▶ EXERCISE
Your answer must be only the lines below from the one containing "D6: diode 1N4007" through the one containing "R106: 100 (N3, N22) -> 1k (N3, N22)", copied exactly, with the pictures left out.

Before-and-after change records:
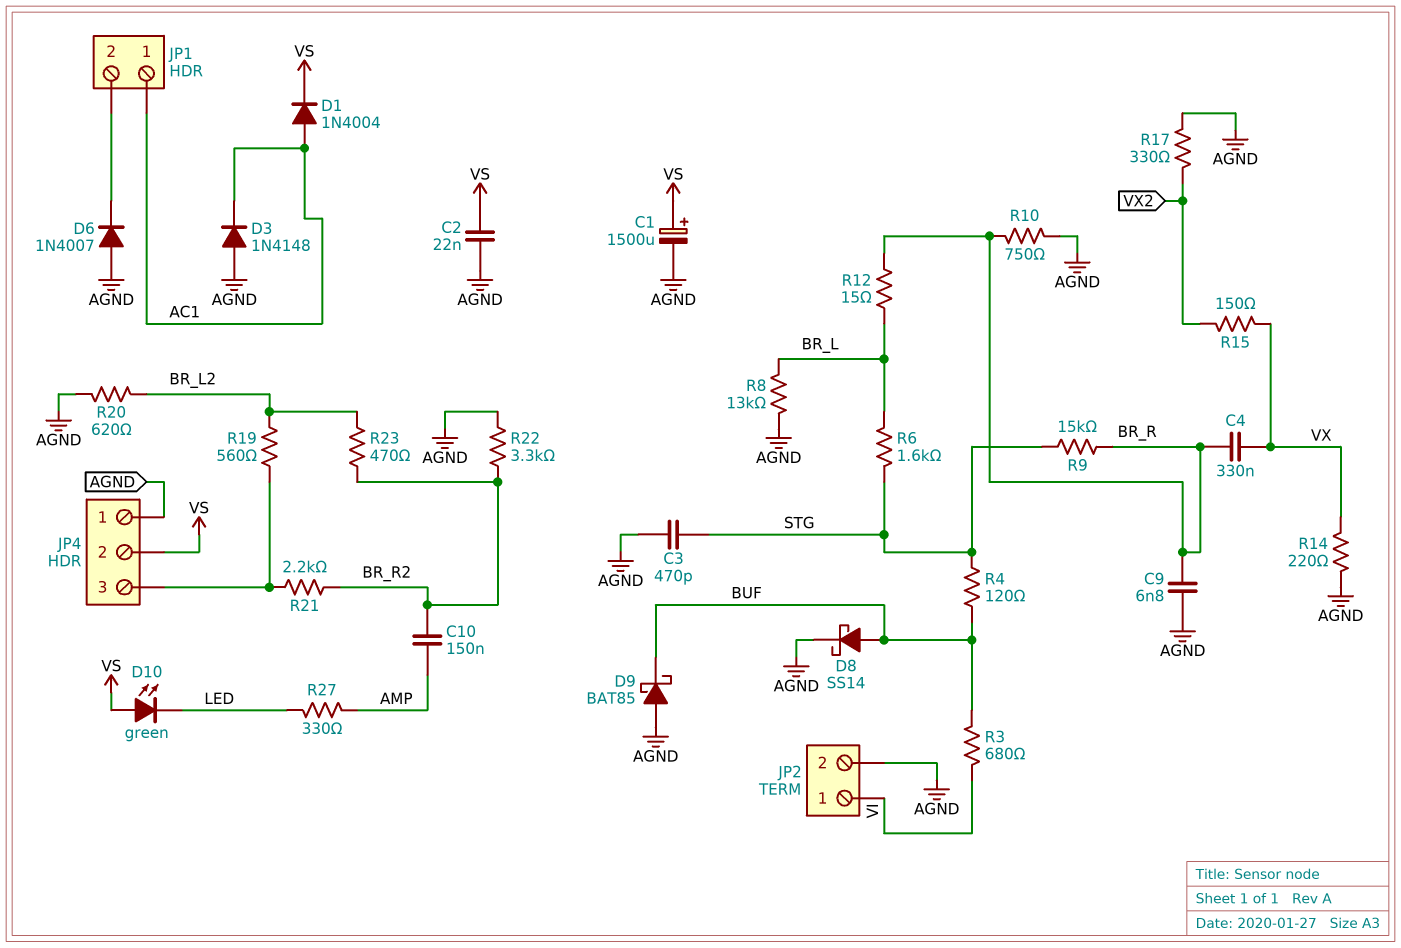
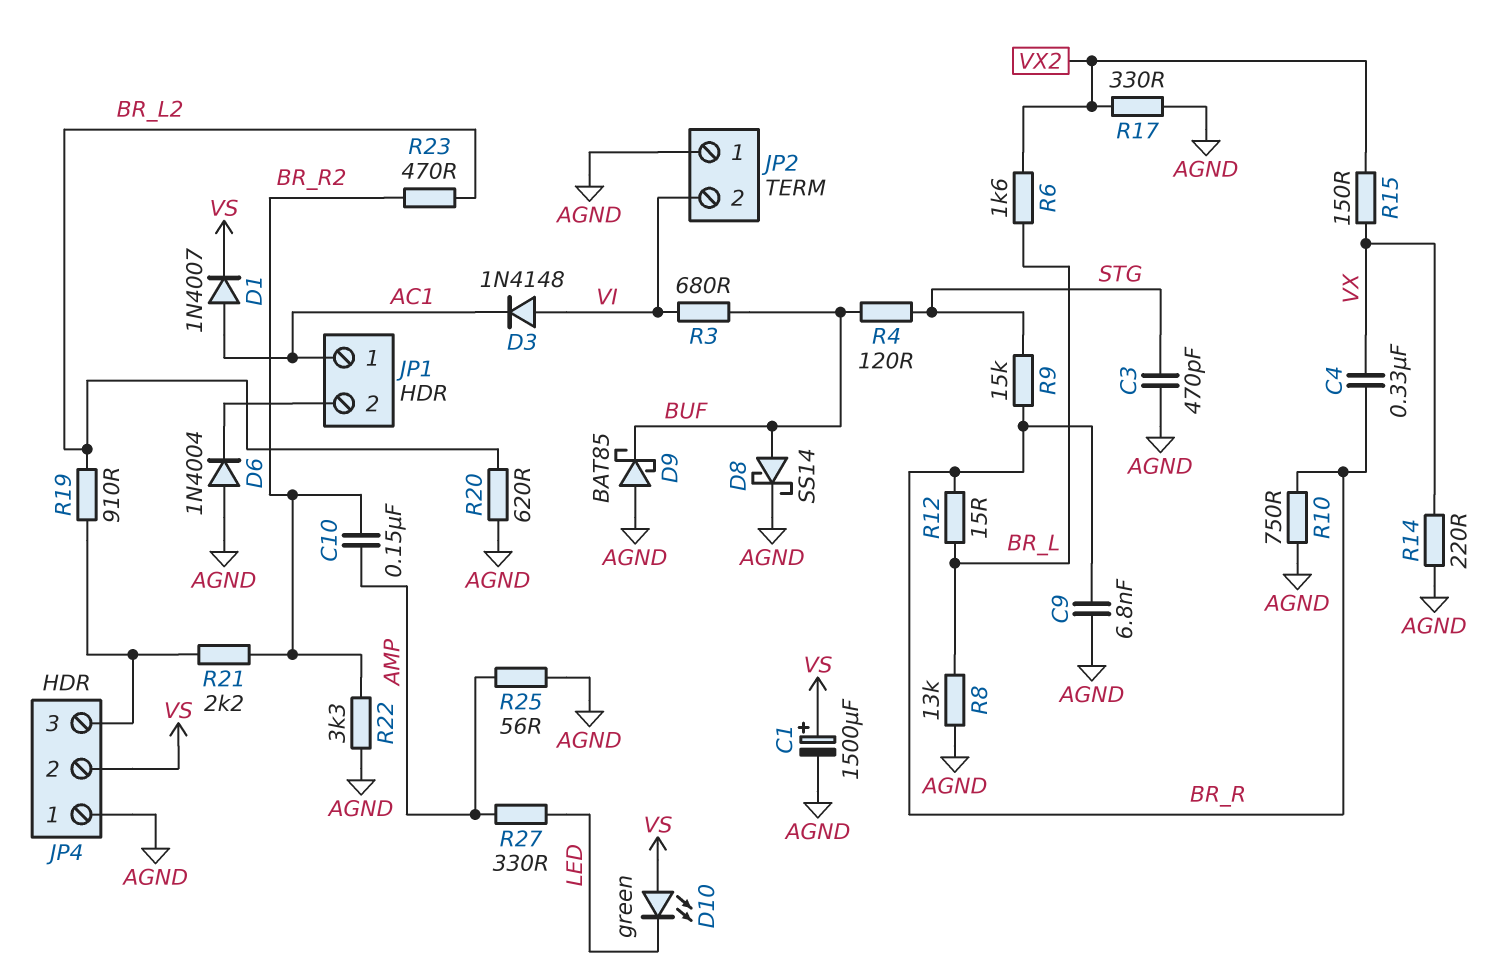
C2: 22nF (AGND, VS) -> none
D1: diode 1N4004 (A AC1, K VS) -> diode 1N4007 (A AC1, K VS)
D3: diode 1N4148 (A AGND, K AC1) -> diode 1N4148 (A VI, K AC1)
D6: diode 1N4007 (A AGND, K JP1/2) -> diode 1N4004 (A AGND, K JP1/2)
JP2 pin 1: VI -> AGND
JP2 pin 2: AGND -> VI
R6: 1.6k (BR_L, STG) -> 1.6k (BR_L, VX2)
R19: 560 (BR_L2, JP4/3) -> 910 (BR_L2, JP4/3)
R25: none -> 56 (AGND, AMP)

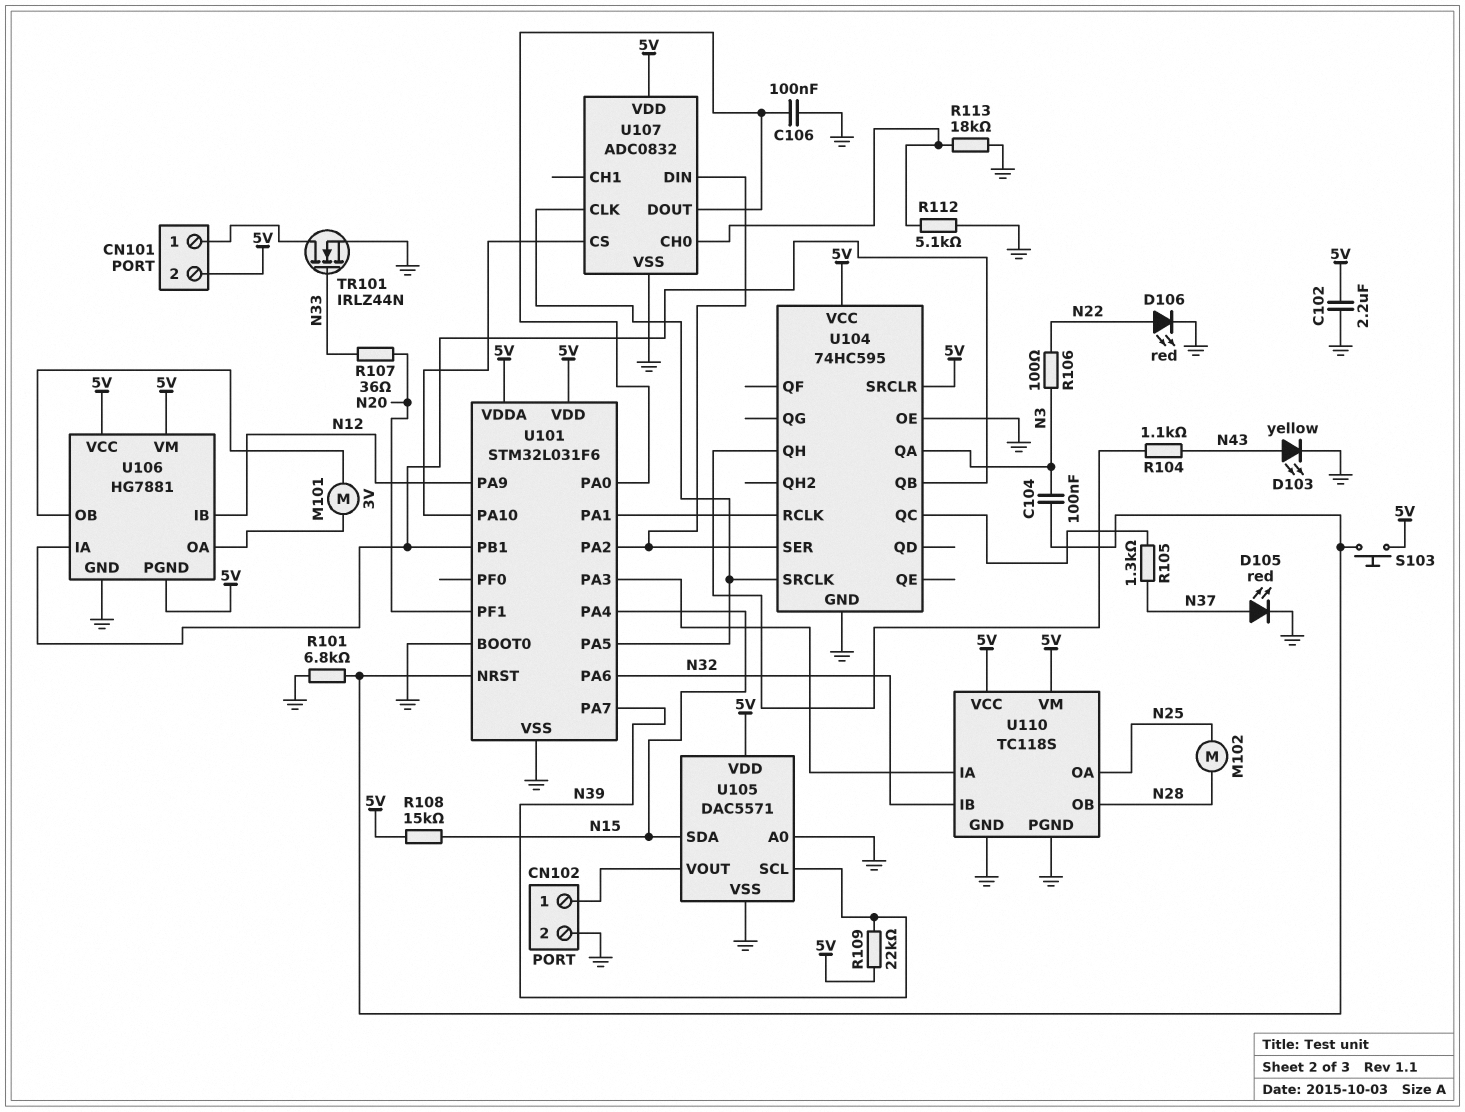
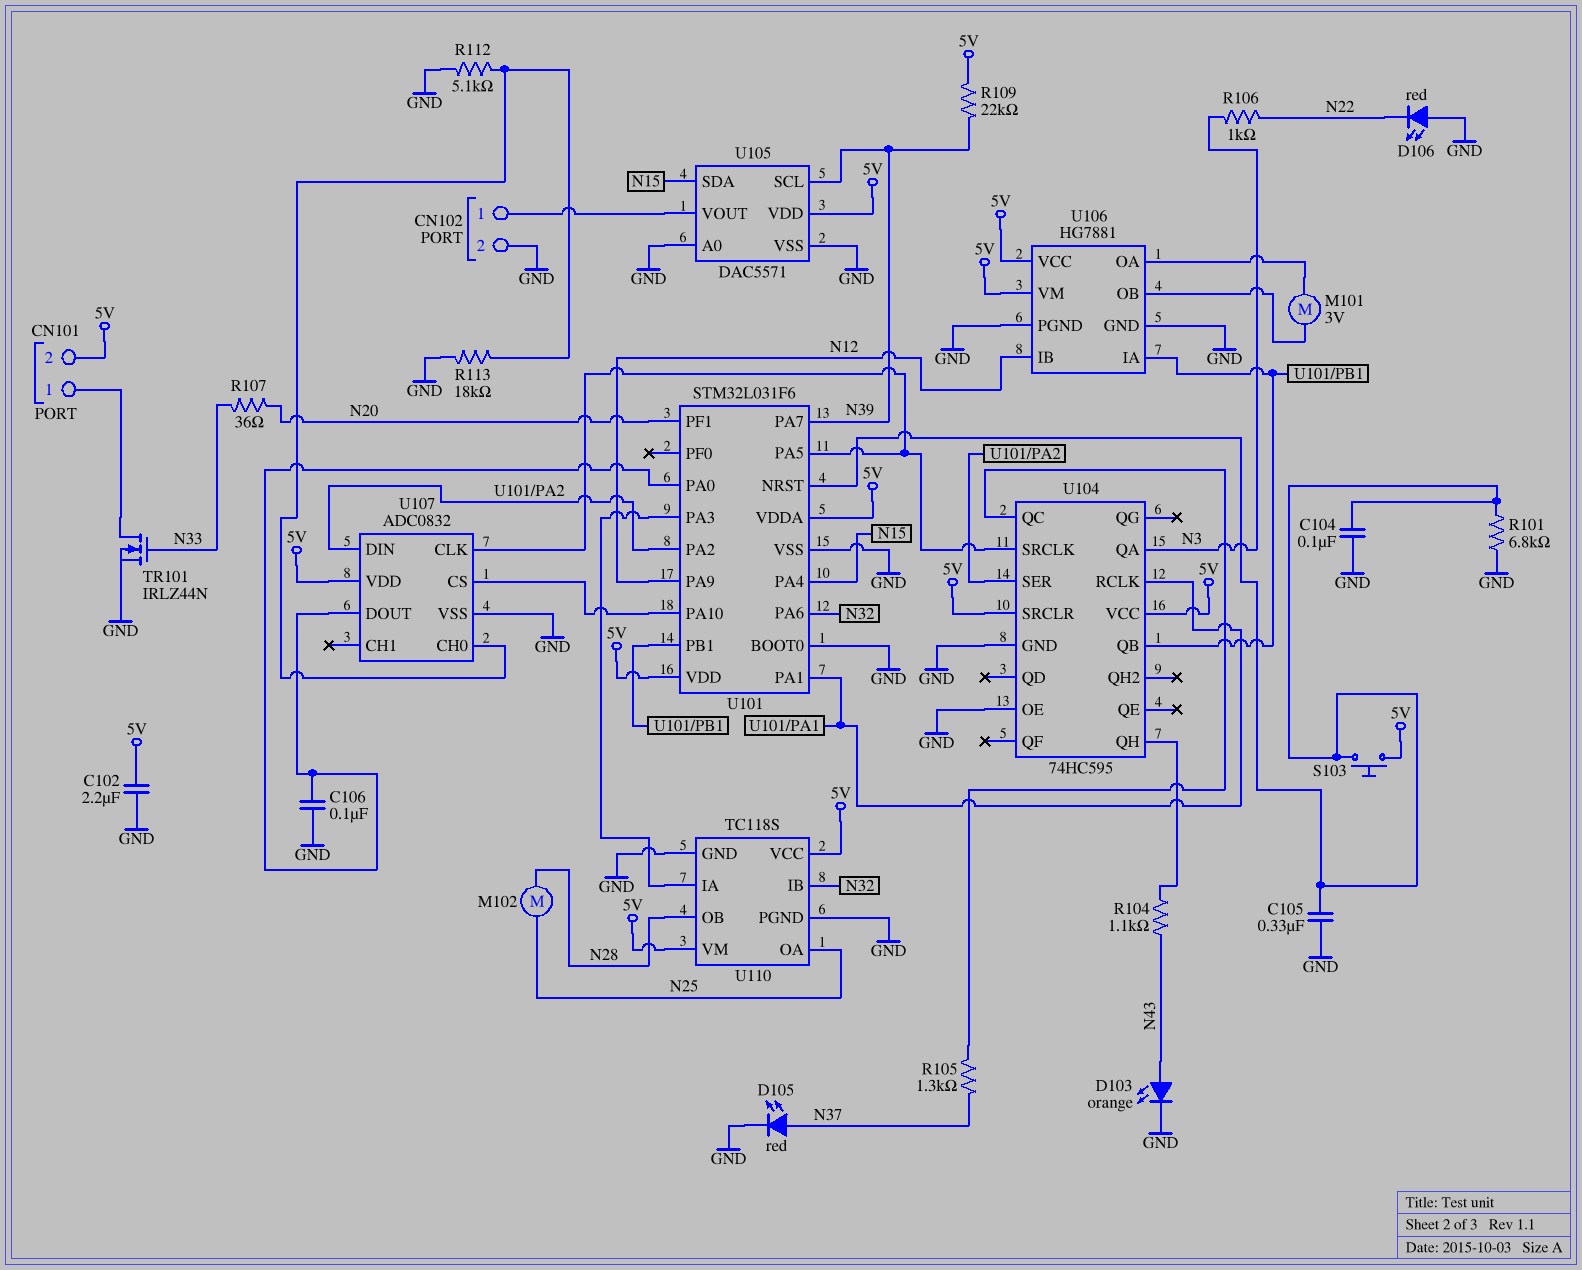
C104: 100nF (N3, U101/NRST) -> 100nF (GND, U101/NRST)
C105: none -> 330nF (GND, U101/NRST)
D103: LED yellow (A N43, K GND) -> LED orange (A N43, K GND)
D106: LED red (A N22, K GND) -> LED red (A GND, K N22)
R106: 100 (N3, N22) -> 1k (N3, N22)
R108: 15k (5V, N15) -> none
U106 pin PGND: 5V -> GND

▶ ANSWER TO THIS EXERCISE
D6: diode 1N4007 (A AGND, K JP1/2) -> diode 1N4004 (A AGND, K JP1/2)
JP2 pin 1: VI -> AGND
JP2 pin 2: AGND -> VI
R6: 1.6k (BR_L, STG) -> 1.6k (BR_L, VX2)
R19: 560 (BR_L2, JP4/3) -> 910 (BR_L2, JP4/3)
R25: none -> 56 (AGND, AMP)

C104: 100nF (N3, U101/NRST) -> 100nF (GND, U101/NRST)
C105: none -> 330nF (GND, U101/NRST)
D103: LED yellow (A N43, K GND) -> LED orange (A N43, K GND)
D106: LED red (A N22, K GND) -> LED red (A GND, K N22)
R106: 100 (N3, N22) -> 1k (N3, N22)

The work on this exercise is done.